Task statement ->
Please give the number of lines in the records below that include "unclassified", with no other output.
======== Extracted entries
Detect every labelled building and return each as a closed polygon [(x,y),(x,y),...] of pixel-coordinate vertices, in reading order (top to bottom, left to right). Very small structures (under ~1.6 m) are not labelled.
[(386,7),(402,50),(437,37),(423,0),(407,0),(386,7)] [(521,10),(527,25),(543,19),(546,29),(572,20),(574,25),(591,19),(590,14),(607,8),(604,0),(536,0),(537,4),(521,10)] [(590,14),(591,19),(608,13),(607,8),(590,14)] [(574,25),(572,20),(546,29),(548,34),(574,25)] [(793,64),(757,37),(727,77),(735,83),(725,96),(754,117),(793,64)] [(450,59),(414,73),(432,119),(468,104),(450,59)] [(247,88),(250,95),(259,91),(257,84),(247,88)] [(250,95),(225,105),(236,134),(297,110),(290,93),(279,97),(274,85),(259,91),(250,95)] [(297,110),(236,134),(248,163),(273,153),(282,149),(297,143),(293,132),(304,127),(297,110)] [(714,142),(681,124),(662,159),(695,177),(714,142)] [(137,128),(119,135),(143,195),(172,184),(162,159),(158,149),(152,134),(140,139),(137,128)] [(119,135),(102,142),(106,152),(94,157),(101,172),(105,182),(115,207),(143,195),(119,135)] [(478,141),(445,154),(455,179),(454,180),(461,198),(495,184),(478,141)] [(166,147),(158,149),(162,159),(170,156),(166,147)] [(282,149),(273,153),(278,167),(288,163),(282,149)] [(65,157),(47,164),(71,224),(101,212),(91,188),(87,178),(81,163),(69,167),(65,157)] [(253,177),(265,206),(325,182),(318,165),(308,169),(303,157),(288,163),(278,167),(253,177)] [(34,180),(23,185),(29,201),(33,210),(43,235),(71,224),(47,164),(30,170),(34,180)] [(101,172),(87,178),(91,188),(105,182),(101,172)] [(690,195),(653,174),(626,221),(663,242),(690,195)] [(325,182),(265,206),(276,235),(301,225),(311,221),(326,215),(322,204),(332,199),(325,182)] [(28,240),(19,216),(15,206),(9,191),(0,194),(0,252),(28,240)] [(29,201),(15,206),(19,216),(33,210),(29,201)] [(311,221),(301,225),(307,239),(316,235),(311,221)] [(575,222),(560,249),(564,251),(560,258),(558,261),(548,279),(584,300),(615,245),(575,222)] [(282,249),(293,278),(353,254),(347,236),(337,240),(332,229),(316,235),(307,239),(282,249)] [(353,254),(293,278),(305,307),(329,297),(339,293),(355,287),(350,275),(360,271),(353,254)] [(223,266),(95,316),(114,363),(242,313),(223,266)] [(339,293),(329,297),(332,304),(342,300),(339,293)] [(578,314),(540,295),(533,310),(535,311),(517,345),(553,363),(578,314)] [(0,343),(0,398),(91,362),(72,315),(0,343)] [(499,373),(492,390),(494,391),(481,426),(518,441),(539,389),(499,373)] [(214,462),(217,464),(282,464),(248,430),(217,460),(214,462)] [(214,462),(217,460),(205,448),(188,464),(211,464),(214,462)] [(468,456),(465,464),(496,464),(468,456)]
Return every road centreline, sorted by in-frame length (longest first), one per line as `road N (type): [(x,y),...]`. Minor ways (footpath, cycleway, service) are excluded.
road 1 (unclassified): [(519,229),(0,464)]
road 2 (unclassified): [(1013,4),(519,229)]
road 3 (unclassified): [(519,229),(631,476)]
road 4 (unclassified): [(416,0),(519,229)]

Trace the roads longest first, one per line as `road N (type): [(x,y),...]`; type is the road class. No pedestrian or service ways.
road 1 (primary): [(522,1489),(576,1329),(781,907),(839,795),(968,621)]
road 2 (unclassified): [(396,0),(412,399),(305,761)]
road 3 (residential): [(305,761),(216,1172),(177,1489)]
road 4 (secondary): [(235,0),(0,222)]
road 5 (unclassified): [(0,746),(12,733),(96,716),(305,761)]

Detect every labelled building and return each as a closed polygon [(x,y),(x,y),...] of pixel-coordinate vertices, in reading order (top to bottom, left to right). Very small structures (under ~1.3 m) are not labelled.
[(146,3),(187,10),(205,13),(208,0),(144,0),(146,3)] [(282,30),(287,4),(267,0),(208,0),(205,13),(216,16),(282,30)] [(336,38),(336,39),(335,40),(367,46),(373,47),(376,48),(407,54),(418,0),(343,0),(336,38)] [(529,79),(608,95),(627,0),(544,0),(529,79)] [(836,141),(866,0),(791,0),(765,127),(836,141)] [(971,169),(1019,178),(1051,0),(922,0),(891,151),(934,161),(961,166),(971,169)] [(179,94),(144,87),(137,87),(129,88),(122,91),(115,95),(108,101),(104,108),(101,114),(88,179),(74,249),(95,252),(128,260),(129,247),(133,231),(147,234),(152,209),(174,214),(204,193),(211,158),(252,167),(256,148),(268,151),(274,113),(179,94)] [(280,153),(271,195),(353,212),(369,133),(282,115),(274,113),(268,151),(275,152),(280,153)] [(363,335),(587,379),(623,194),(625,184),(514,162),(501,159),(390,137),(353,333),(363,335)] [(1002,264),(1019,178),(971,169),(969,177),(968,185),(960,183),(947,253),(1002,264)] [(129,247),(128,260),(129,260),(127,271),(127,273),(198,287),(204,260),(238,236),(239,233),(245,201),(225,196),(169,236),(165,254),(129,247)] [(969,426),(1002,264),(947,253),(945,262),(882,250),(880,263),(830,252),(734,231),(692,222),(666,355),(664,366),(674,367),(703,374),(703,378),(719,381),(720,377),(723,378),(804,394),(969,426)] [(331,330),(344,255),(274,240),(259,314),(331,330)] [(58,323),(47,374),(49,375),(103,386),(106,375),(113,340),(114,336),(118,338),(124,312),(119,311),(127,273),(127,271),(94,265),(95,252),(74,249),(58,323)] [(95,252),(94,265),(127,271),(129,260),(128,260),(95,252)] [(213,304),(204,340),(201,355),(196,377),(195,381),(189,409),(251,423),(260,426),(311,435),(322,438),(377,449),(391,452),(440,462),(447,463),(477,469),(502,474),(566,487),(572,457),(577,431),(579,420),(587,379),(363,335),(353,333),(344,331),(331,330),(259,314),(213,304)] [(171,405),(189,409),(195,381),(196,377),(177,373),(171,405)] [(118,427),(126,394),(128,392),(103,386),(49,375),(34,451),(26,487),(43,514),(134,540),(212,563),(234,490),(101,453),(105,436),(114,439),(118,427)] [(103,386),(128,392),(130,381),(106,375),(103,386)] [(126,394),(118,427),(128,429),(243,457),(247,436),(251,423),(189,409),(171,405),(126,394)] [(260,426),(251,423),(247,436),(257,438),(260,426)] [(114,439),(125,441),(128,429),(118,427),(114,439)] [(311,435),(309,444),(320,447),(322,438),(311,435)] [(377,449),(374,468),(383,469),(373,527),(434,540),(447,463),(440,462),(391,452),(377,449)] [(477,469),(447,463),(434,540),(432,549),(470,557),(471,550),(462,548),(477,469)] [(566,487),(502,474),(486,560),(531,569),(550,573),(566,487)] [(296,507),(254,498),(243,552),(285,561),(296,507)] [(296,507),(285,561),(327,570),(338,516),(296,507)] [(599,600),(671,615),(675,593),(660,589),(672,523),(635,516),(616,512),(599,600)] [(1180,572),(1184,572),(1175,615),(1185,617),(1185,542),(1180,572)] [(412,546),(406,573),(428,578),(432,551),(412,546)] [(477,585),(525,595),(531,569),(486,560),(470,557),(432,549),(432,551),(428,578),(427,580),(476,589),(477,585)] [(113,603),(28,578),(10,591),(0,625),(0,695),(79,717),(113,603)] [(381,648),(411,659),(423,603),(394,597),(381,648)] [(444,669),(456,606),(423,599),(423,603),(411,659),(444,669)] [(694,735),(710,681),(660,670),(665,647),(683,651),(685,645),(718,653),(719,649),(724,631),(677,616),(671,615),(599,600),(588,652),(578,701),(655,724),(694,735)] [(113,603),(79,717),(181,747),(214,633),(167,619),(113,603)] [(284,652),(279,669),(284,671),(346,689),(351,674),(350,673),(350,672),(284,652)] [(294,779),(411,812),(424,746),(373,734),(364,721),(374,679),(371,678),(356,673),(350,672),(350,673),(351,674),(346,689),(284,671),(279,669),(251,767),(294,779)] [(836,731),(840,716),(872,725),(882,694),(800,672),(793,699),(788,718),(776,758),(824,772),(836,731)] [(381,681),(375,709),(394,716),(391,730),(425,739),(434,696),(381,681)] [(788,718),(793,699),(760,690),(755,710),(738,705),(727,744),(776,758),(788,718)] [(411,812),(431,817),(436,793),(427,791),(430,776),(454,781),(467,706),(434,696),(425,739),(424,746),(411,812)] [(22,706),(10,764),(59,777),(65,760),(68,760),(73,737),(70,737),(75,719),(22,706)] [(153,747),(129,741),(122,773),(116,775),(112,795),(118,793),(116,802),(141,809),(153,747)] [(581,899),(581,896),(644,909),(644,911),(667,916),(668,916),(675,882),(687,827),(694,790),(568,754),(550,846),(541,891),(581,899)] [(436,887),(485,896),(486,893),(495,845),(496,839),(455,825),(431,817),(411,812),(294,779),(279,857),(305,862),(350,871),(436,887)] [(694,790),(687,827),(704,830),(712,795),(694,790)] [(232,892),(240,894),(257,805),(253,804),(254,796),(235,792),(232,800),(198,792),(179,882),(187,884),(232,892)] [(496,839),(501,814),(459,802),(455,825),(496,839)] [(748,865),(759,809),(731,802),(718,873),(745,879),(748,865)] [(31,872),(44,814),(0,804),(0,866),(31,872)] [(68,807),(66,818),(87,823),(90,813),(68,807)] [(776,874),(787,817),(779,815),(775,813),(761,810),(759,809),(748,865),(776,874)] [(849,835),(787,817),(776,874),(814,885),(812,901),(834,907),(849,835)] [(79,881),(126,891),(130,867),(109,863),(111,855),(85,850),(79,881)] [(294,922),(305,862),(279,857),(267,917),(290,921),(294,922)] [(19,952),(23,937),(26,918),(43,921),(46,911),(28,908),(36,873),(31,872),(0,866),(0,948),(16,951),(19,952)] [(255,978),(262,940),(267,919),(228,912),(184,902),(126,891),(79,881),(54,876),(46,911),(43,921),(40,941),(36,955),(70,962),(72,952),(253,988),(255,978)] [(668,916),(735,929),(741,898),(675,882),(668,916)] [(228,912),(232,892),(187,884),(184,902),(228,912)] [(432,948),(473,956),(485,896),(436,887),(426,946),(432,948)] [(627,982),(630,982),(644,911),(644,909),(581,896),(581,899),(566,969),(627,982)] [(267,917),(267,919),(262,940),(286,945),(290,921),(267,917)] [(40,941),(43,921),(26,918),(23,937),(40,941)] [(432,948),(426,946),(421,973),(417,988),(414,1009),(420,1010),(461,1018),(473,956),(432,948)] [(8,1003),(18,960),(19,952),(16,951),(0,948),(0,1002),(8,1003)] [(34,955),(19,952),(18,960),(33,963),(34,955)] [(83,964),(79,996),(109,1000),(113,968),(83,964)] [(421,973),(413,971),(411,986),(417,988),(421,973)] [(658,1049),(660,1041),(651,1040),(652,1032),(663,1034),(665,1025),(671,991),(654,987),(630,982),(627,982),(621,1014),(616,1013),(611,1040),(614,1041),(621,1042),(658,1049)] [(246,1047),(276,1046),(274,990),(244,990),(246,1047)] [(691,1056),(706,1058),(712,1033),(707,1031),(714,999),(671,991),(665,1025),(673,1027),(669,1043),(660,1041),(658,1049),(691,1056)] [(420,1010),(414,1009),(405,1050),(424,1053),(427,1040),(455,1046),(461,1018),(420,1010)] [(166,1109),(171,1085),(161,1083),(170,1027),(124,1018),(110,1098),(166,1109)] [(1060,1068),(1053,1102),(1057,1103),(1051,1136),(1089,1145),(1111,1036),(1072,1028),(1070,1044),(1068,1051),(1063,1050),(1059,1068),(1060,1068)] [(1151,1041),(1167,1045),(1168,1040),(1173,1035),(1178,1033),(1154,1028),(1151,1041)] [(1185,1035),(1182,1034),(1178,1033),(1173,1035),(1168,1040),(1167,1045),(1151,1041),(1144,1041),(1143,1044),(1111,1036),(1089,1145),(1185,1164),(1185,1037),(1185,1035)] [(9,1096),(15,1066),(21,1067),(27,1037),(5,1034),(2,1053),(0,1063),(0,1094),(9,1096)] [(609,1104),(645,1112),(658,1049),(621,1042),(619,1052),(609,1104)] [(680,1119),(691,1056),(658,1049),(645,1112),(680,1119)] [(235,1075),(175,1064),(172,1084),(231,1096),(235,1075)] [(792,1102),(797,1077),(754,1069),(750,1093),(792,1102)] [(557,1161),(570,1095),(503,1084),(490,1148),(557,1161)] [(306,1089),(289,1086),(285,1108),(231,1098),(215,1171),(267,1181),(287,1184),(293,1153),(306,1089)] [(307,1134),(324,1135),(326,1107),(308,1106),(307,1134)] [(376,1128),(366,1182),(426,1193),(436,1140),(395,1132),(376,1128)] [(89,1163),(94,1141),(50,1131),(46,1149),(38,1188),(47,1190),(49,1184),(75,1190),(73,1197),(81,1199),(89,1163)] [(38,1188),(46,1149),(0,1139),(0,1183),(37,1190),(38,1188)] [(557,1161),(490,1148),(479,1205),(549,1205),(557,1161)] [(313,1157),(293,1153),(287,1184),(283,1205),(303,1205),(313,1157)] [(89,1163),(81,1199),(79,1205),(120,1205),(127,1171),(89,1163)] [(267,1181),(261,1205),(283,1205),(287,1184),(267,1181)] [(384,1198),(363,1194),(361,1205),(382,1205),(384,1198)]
================
Reply ->
6